Task objective: Omit the pictures, then write out every entry exactly as it reads.

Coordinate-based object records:
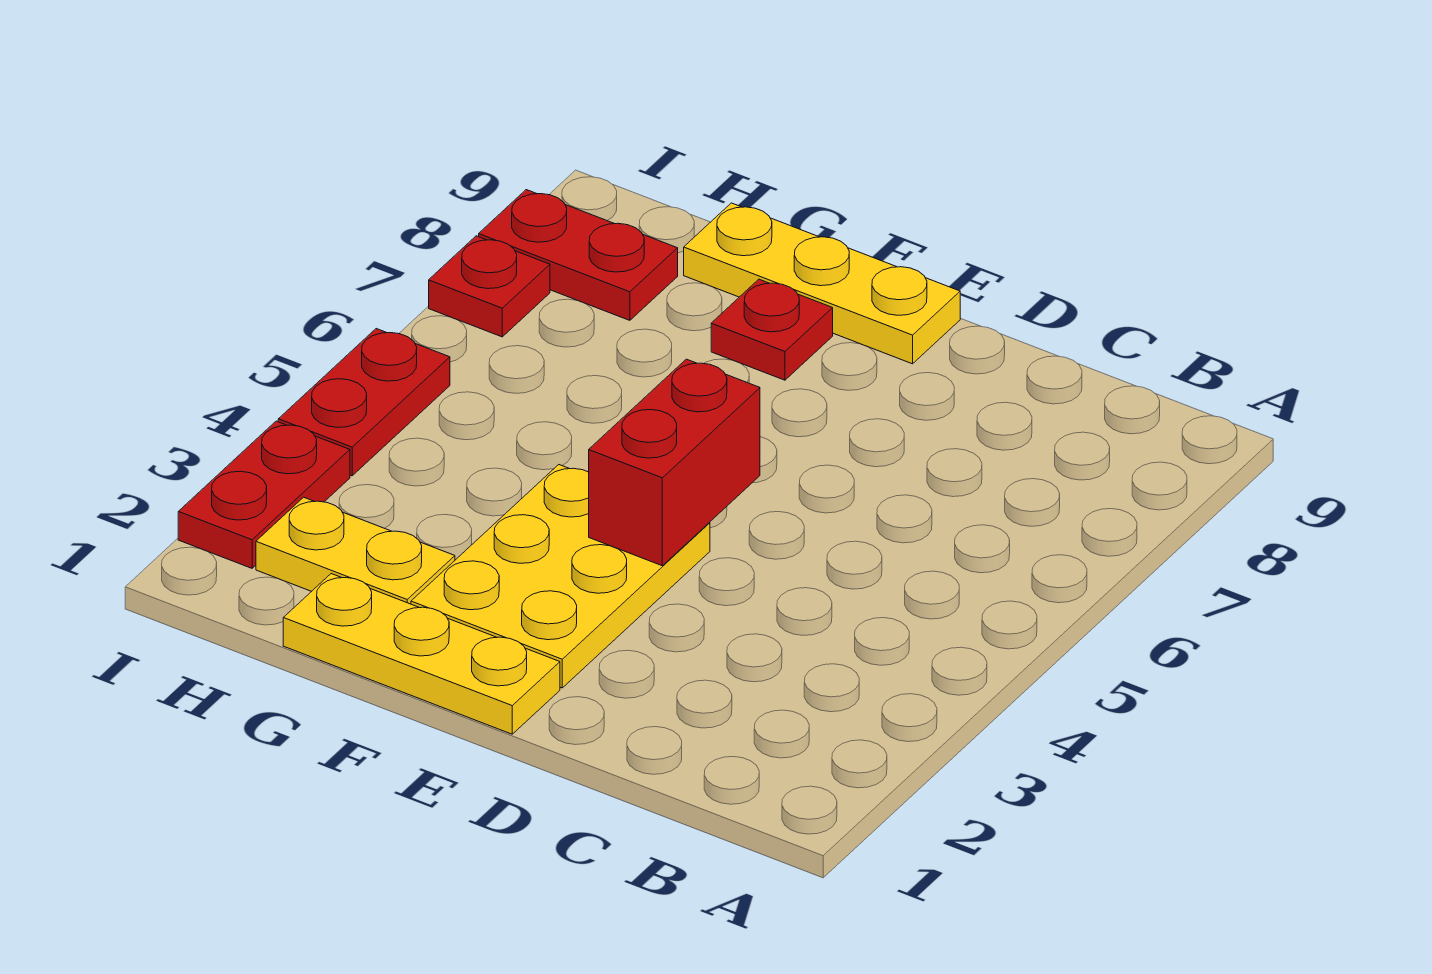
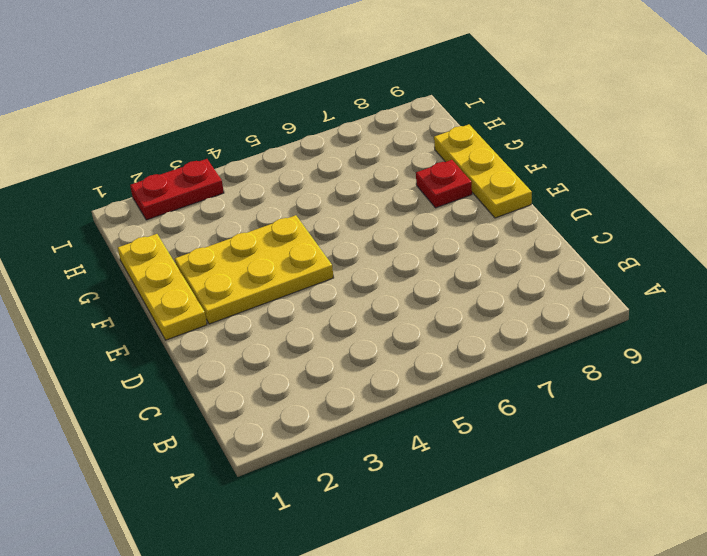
none -> yellow plate G2:H2 level 1
none -> red plate H8:I8 level 1

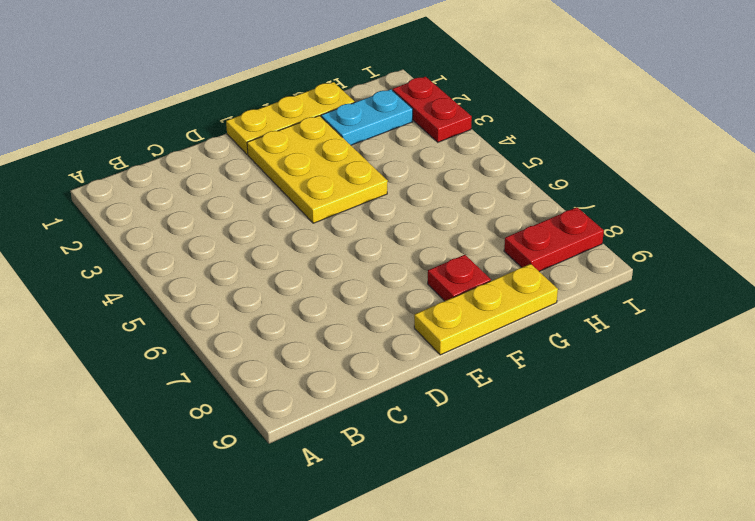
cyan plate G2:H2 level 1 -> yellow plate G2:H2 level 1
none -> red plate I4:I5 level 1
none -> red plate I7 level 1

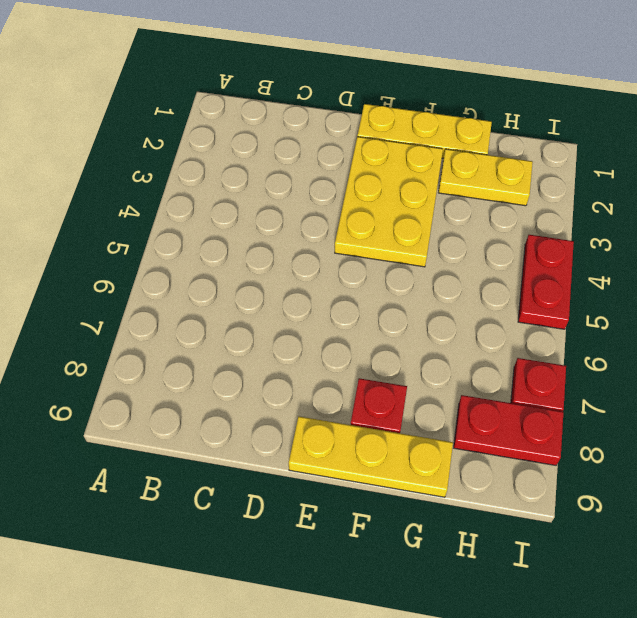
none -> red plate I2:I3 level 1
none -> red brick E4:E5 level 2

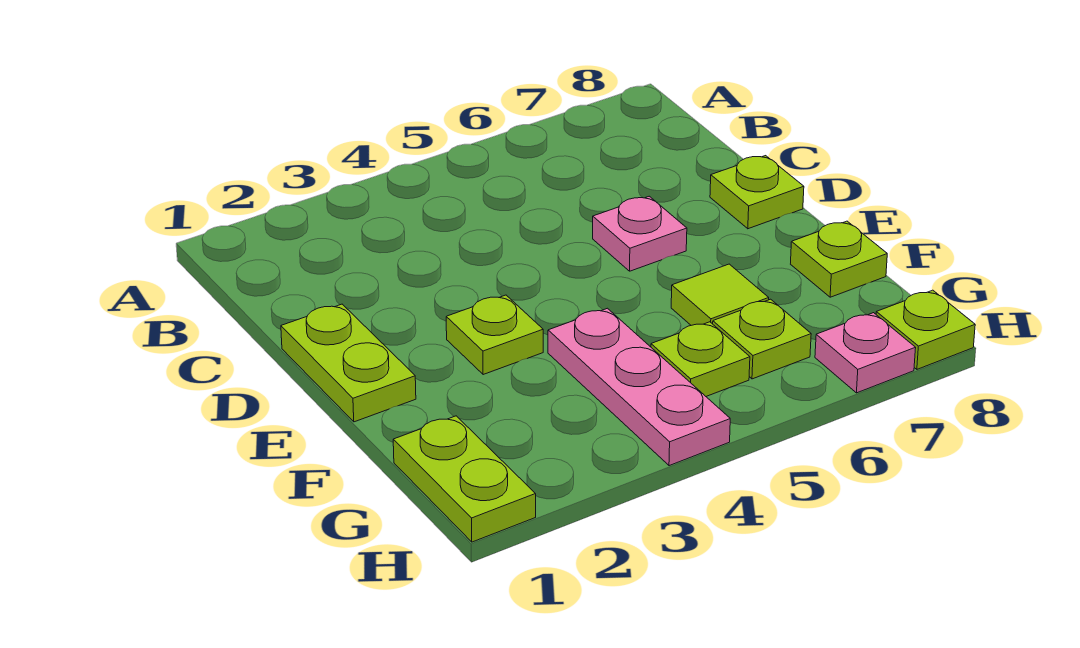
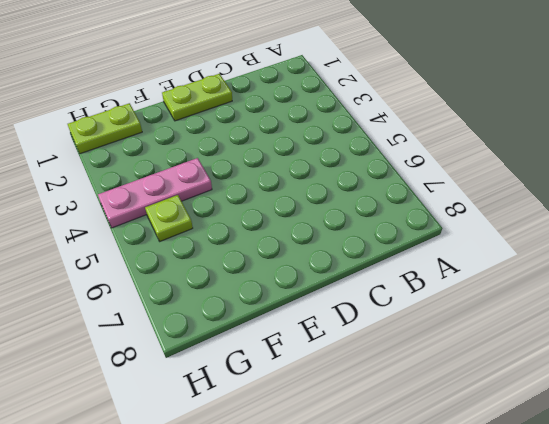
none -> pink plate D6 level 1
none -> lime plate D8 level 1
none -> lime plate E3 level 1

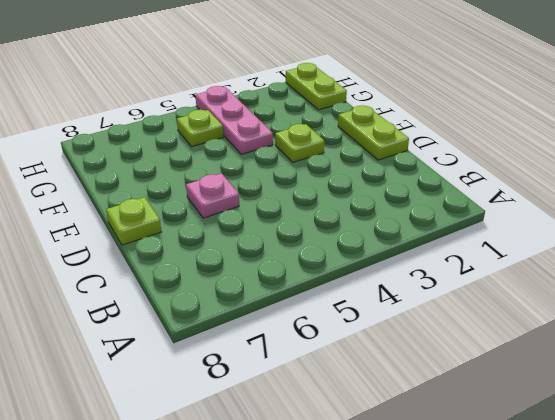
none -> lime tile F6 level 1
none -> lime plate F8 level 1
none -> lime plate G6 level 1

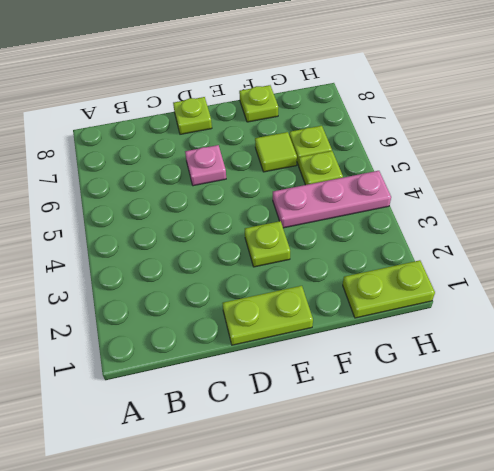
none -> pink plate H7 level 1
none -> lime plate H8 level 1

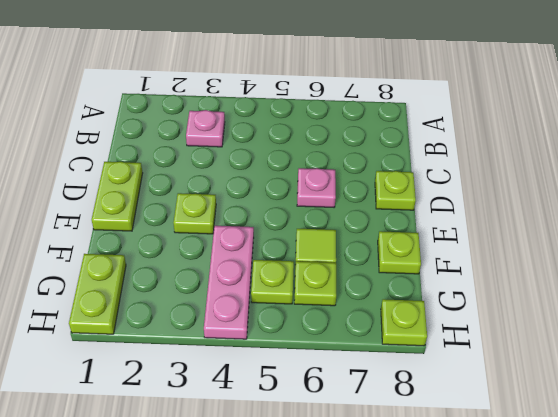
pink plate B3 level 1 -> pink plate H7 level 1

Answer to this problem:
none -> yellow plate G2:H2 level 1
none -> red plate H8:I8 level 1

cyan plate G2:H2 level 1 -> yellow plate G2:H2 level 1
none -> red plate I4:I5 level 1
none -> red plate I7 level 1

none -> red plate I2:I3 level 1
none -> red brick E4:E5 level 2

none -> pink plate D6 level 1
none -> lime plate D8 level 1
none -> lime plate E3 level 1

none -> lime tile F6 level 1
none -> lime plate F8 level 1
none -> lime plate G6 level 1

none -> pink plate H7 level 1
none -> lime plate H8 level 1

pink plate B3 level 1 -> pink plate H7 level 1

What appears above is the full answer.